**Your objective**
Starting with the line that contains "RFID1: MFRC522 -> PN532", set down each line through the end of the entries below, exactly and with nothing added.

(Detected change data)
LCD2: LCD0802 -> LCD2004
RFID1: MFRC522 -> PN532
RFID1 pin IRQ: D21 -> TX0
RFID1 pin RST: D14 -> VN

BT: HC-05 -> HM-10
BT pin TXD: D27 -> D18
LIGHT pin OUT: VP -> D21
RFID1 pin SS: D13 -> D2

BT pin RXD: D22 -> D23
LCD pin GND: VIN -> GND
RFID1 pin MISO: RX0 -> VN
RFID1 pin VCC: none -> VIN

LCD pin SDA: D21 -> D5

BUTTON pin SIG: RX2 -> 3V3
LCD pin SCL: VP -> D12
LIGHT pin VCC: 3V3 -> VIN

**Output of the task**
RFID1: MFRC522 -> PN532
RFID1 pin IRQ: D21 -> TX0
RFID1 pin RST: D14 -> VN

BT: HC-05 -> HM-10
BT pin TXD: D27 -> D18
LIGHT pin OUT: VP -> D21
RFID1 pin SS: D13 -> D2

BT pin RXD: D22 -> D23
LCD pin GND: VIN -> GND
RFID1 pin MISO: RX0 -> VN
RFID1 pin VCC: none -> VIN

LCD pin SDA: D21 -> D5

BUTTON pin SIG: RX2 -> 3V3
LCD pin SCL: VP -> D12
LIGHT pin VCC: 3V3 -> VIN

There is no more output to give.